◆ Problem details:
Every line below must be reproduced exactly. Copy them all.

◆ Recorded data:

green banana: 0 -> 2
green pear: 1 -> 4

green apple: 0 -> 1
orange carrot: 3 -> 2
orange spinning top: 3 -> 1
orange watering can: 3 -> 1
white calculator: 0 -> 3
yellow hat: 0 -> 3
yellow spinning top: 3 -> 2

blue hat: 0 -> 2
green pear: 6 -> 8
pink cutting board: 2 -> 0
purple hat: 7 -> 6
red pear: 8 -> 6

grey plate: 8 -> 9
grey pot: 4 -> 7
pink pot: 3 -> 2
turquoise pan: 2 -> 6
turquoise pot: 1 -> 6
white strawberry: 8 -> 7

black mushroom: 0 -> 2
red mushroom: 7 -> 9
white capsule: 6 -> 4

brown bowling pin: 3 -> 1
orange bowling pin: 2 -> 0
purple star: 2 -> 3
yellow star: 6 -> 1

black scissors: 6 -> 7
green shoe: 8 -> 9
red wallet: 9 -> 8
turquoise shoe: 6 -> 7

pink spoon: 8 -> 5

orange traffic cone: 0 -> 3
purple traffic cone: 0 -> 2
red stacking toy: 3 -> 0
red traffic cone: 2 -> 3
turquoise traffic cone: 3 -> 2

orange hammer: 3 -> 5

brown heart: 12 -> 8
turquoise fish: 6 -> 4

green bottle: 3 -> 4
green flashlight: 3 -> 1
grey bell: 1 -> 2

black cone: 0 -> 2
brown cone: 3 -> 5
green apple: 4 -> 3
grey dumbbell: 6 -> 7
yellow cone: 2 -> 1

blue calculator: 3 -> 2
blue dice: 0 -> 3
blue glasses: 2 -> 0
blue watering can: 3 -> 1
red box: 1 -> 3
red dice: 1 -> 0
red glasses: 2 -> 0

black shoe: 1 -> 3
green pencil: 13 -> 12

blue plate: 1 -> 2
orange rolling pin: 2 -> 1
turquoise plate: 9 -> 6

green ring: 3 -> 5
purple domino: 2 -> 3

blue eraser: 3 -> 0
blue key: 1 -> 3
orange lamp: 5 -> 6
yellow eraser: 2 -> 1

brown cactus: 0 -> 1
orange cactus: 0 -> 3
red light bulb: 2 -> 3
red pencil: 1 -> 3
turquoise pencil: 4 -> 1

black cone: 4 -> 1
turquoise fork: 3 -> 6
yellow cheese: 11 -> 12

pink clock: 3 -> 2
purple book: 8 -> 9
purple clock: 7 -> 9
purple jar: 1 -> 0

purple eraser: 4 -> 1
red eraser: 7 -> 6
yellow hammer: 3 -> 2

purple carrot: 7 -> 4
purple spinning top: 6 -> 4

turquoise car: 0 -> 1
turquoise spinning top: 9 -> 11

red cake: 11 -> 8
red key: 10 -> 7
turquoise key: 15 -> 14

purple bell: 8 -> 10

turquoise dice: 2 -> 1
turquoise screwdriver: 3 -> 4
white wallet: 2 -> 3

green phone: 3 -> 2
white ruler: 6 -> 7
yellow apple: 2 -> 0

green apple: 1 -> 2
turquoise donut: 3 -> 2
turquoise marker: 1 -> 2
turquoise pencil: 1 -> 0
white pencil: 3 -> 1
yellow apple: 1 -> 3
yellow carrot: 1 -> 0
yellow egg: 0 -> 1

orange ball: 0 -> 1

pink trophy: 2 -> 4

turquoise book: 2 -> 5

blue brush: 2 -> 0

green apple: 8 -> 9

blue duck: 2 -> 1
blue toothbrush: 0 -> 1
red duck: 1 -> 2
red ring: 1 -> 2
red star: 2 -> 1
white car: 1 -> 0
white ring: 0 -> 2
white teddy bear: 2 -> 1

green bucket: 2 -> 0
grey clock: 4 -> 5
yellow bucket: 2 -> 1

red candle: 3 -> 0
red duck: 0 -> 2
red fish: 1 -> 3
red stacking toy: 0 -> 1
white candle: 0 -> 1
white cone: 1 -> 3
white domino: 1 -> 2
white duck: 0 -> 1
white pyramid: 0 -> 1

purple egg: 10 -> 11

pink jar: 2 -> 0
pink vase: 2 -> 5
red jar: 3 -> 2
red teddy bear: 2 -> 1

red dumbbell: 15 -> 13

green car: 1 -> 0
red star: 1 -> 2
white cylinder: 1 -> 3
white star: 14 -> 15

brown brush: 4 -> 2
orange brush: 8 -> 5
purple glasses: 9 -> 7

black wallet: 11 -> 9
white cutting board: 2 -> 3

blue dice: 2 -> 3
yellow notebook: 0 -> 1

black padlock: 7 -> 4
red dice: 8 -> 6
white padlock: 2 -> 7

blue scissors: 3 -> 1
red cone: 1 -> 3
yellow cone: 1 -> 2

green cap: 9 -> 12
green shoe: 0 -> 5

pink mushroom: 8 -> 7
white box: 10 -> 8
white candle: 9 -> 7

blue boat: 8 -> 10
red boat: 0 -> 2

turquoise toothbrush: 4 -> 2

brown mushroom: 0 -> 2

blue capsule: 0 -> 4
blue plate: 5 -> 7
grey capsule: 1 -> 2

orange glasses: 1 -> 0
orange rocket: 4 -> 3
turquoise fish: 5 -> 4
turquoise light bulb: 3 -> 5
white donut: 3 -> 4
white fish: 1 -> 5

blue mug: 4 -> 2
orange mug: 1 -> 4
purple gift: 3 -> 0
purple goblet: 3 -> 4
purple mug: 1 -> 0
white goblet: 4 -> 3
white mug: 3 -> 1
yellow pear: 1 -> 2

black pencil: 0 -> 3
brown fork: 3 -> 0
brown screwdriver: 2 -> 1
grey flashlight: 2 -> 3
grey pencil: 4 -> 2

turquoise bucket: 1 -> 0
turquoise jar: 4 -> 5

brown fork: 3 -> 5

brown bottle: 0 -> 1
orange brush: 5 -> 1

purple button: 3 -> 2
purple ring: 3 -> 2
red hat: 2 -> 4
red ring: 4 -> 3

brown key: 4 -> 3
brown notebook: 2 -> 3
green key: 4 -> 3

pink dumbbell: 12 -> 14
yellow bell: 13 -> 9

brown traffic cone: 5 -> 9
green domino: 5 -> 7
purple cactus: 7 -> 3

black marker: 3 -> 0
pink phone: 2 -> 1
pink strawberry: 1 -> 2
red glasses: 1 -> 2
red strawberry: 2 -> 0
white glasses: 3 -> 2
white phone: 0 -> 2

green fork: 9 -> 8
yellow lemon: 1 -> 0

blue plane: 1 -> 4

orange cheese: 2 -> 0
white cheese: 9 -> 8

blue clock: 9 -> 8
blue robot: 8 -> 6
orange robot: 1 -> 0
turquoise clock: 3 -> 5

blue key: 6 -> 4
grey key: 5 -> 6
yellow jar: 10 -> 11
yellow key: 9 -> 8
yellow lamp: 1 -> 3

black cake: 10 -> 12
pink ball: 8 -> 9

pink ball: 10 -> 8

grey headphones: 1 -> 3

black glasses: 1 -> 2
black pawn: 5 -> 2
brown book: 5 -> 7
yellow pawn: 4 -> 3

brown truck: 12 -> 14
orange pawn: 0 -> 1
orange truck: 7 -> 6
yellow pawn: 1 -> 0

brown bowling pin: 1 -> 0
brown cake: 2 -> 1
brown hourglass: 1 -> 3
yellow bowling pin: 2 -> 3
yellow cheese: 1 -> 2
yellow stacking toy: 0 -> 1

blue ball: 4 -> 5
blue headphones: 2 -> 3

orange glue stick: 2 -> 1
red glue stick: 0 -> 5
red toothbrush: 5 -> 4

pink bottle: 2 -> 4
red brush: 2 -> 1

◆ Answer to this exercise:
green banana: 0 -> 2
green pear: 1 -> 4

green apple: 0 -> 1
orange carrot: 3 -> 2
orange spinning top: 3 -> 1
orange watering can: 3 -> 1
white calculator: 0 -> 3
yellow hat: 0 -> 3
yellow spinning top: 3 -> 2

blue hat: 0 -> 2
green pear: 6 -> 8
pink cutting board: 2 -> 0
purple hat: 7 -> 6
red pear: 8 -> 6

grey plate: 8 -> 9
grey pot: 4 -> 7
pink pot: 3 -> 2
turquoise pan: 2 -> 6
turquoise pot: 1 -> 6
white strawberry: 8 -> 7

black mushroom: 0 -> 2
red mushroom: 7 -> 9
white capsule: 6 -> 4

brown bowling pin: 3 -> 1
orange bowling pin: 2 -> 0
purple star: 2 -> 3
yellow star: 6 -> 1

black scissors: 6 -> 7
green shoe: 8 -> 9
red wallet: 9 -> 8
turquoise shoe: 6 -> 7

pink spoon: 8 -> 5

orange traffic cone: 0 -> 3
purple traffic cone: 0 -> 2
red stacking toy: 3 -> 0
red traffic cone: 2 -> 3
turquoise traffic cone: 3 -> 2

orange hammer: 3 -> 5

brown heart: 12 -> 8
turquoise fish: 6 -> 4

green bottle: 3 -> 4
green flashlight: 3 -> 1
grey bell: 1 -> 2

black cone: 0 -> 2
brown cone: 3 -> 5
green apple: 4 -> 3
grey dumbbell: 6 -> 7
yellow cone: 2 -> 1

blue calculator: 3 -> 2
blue dice: 0 -> 3
blue glasses: 2 -> 0
blue watering can: 3 -> 1
red box: 1 -> 3
red dice: 1 -> 0
red glasses: 2 -> 0

black shoe: 1 -> 3
green pencil: 13 -> 12

blue plate: 1 -> 2
orange rolling pin: 2 -> 1
turquoise plate: 9 -> 6

green ring: 3 -> 5
purple domino: 2 -> 3

blue eraser: 3 -> 0
blue key: 1 -> 3
orange lamp: 5 -> 6
yellow eraser: 2 -> 1

brown cactus: 0 -> 1
orange cactus: 0 -> 3
red light bulb: 2 -> 3
red pencil: 1 -> 3
turquoise pencil: 4 -> 1

black cone: 4 -> 1
turquoise fork: 3 -> 6
yellow cheese: 11 -> 12

pink clock: 3 -> 2
purple book: 8 -> 9
purple clock: 7 -> 9
purple jar: 1 -> 0

purple eraser: 4 -> 1
red eraser: 7 -> 6
yellow hammer: 3 -> 2

purple carrot: 7 -> 4
purple spinning top: 6 -> 4

turquoise car: 0 -> 1
turquoise spinning top: 9 -> 11

red cake: 11 -> 8
red key: 10 -> 7
turquoise key: 15 -> 14

purple bell: 8 -> 10

turquoise dice: 2 -> 1
turquoise screwdriver: 3 -> 4
white wallet: 2 -> 3

green phone: 3 -> 2
white ruler: 6 -> 7
yellow apple: 2 -> 0

green apple: 1 -> 2
turquoise donut: 3 -> 2
turquoise marker: 1 -> 2
turquoise pencil: 1 -> 0
white pencil: 3 -> 1
yellow apple: 1 -> 3
yellow carrot: 1 -> 0
yellow egg: 0 -> 1

orange ball: 0 -> 1

pink trophy: 2 -> 4

turquoise book: 2 -> 5

blue brush: 2 -> 0

green apple: 8 -> 9

blue duck: 2 -> 1
blue toothbrush: 0 -> 1
red duck: 1 -> 2
red ring: 1 -> 2
red star: 2 -> 1
white car: 1 -> 0
white ring: 0 -> 2
white teddy bear: 2 -> 1

green bucket: 2 -> 0
grey clock: 4 -> 5
yellow bucket: 2 -> 1

red candle: 3 -> 0
red duck: 0 -> 2
red fish: 1 -> 3
red stacking toy: 0 -> 1
white candle: 0 -> 1
white cone: 1 -> 3
white domino: 1 -> 2
white duck: 0 -> 1
white pyramid: 0 -> 1

purple egg: 10 -> 11

pink jar: 2 -> 0
pink vase: 2 -> 5
red jar: 3 -> 2
red teddy bear: 2 -> 1

red dumbbell: 15 -> 13

green car: 1 -> 0
red star: 1 -> 2
white cylinder: 1 -> 3
white star: 14 -> 15

brown brush: 4 -> 2
orange brush: 8 -> 5
purple glasses: 9 -> 7

black wallet: 11 -> 9
white cutting board: 2 -> 3

blue dice: 2 -> 3
yellow notebook: 0 -> 1

black padlock: 7 -> 4
red dice: 8 -> 6
white padlock: 2 -> 7

blue scissors: 3 -> 1
red cone: 1 -> 3
yellow cone: 1 -> 2

green cap: 9 -> 12
green shoe: 0 -> 5

pink mushroom: 8 -> 7
white box: 10 -> 8
white candle: 9 -> 7

blue boat: 8 -> 10
red boat: 0 -> 2

turquoise toothbrush: 4 -> 2

brown mushroom: 0 -> 2

blue capsule: 0 -> 4
blue plate: 5 -> 7
grey capsule: 1 -> 2

orange glasses: 1 -> 0
orange rocket: 4 -> 3
turquoise fish: 5 -> 4
turquoise light bulb: 3 -> 5
white donut: 3 -> 4
white fish: 1 -> 5

blue mug: 4 -> 2
orange mug: 1 -> 4
purple gift: 3 -> 0
purple goblet: 3 -> 4
purple mug: 1 -> 0
white goblet: 4 -> 3
white mug: 3 -> 1
yellow pear: 1 -> 2

black pencil: 0 -> 3
brown fork: 3 -> 0
brown screwdriver: 2 -> 1
grey flashlight: 2 -> 3
grey pencil: 4 -> 2

turquoise bucket: 1 -> 0
turquoise jar: 4 -> 5

brown fork: 3 -> 5

brown bottle: 0 -> 1
orange brush: 5 -> 1

purple button: 3 -> 2
purple ring: 3 -> 2
red hat: 2 -> 4
red ring: 4 -> 3

brown key: 4 -> 3
brown notebook: 2 -> 3
green key: 4 -> 3

pink dumbbell: 12 -> 14
yellow bell: 13 -> 9

brown traffic cone: 5 -> 9
green domino: 5 -> 7
purple cactus: 7 -> 3

black marker: 3 -> 0
pink phone: 2 -> 1
pink strawberry: 1 -> 2
red glasses: 1 -> 2
red strawberry: 2 -> 0
white glasses: 3 -> 2
white phone: 0 -> 2

green fork: 9 -> 8
yellow lemon: 1 -> 0

blue plane: 1 -> 4

orange cheese: 2 -> 0
white cheese: 9 -> 8

blue clock: 9 -> 8
blue robot: 8 -> 6
orange robot: 1 -> 0
turquoise clock: 3 -> 5

blue key: 6 -> 4
grey key: 5 -> 6
yellow jar: 10 -> 11
yellow key: 9 -> 8
yellow lamp: 1 -> 3

black cake: 10 -> 12
pink ball: 8 -> 9

pink ball: 10 -> 8

grey headphones: 1 -> 3

black glasses: 1 -> 2
black pawn: 5 -> 2
brown book: 5 -> 7
yellow pawn: 4 -> 3

brown truck: 12 -> 14
orange pawn: 0 -> 1
orange truck: 7 -> 6
yellow pawn: 1 -> 0

brown bowling pin: 1 -> 0
brown cake: 2 -> 1
brown hourglass: 1 -> 3
yellow bowling pin: 2 -> 3
yellow cheese: 1 -> 2
yellow stacking toy: 0 -> 1

blue ball: 4 -> 5
blue headphones: 2 -> 3

orange glue stick: 2 -> 1
red glue stick: 0 -> 5
red toothbrush: 5 -> 4

pink bottle: 2 -> 4
red brush: 2 -> 1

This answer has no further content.